▸ **DIRECTIONS**
Set down exactly the lines in the records below that run from the line with "camera: 25 degrees right, 10 degrees down" to the line with "(592, 614) = (440, 549): red", inclusive, and nothing more.

▸ **DATA TO USE**
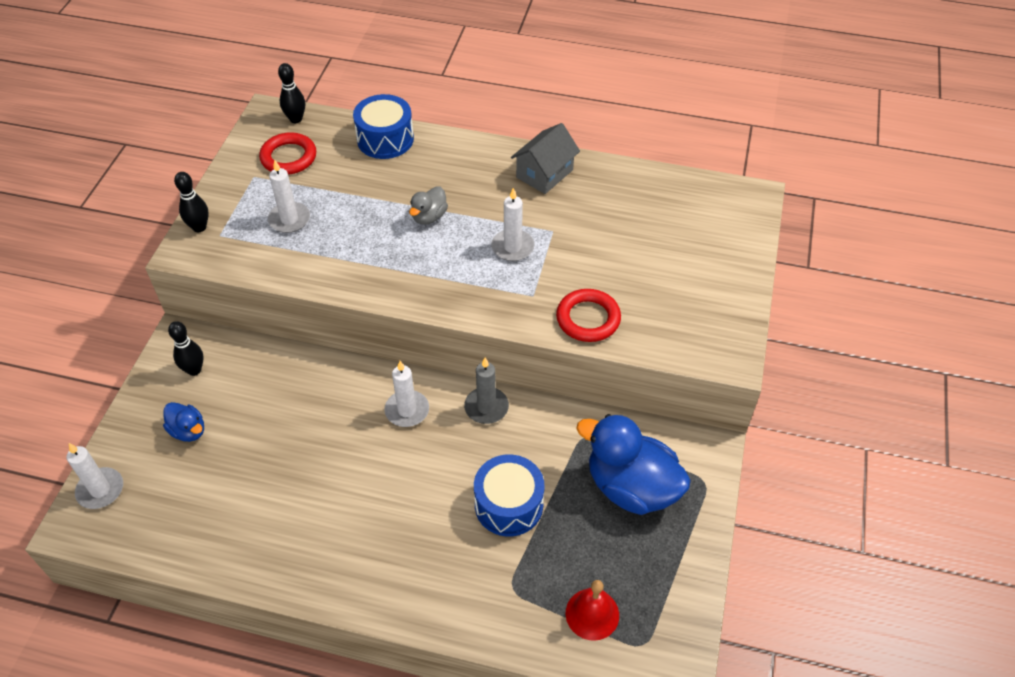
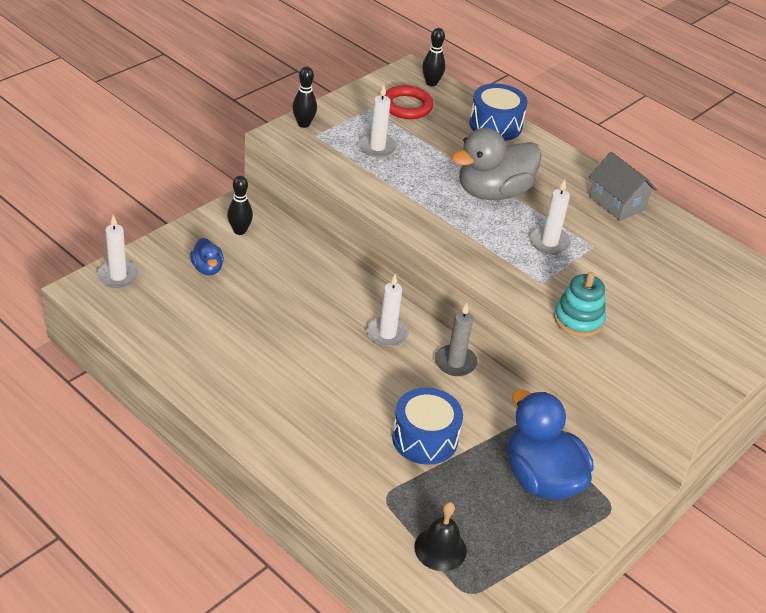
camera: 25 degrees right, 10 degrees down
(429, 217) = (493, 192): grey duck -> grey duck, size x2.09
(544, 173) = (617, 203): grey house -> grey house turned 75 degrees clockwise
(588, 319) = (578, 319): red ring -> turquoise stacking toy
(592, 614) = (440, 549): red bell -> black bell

---

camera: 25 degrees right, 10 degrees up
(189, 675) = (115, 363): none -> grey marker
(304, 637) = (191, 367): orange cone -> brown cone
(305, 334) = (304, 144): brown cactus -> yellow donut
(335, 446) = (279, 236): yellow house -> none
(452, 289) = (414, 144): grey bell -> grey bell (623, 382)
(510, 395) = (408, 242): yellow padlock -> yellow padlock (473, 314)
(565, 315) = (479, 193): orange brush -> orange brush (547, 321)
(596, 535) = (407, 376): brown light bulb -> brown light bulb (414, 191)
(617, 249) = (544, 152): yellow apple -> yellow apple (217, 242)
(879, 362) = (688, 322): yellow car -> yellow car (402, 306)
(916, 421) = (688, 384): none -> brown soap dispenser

==

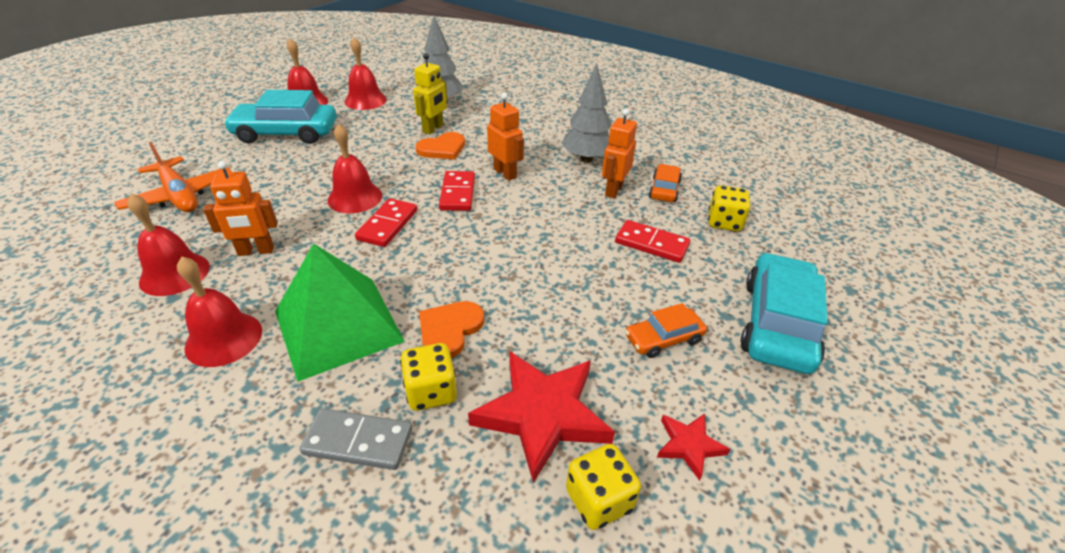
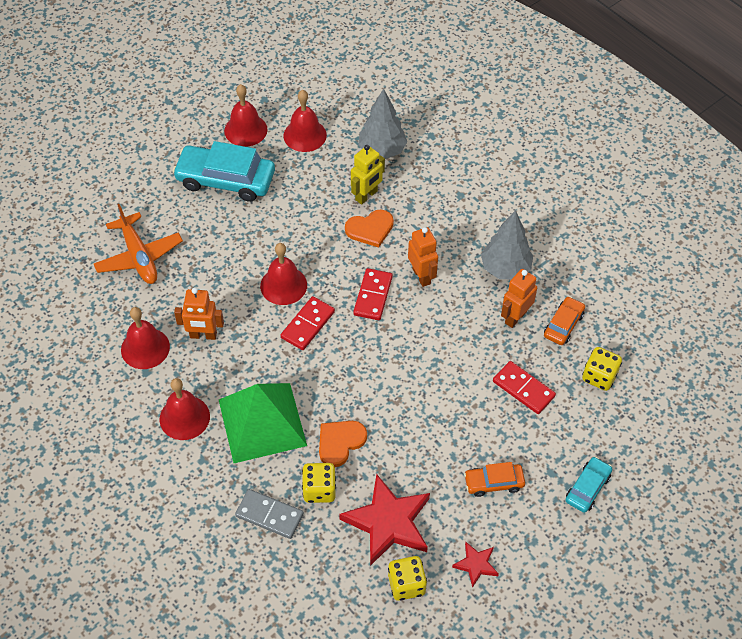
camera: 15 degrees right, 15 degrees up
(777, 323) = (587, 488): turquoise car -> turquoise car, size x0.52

▸ **ANSWER TO THIS TASK**
camera: 25 degrees right, 10 degrees down
(429, 217) = (493, 192): grey duck -> grey duck, size x2.09
(544, 173) = (617, 203): grey house -> grey house turned 75 degrees clockwise
(588, 319) = (578, 319): red ring -> turquoise stacking toy
(592, 614) = (440, 549): red bell -> black bell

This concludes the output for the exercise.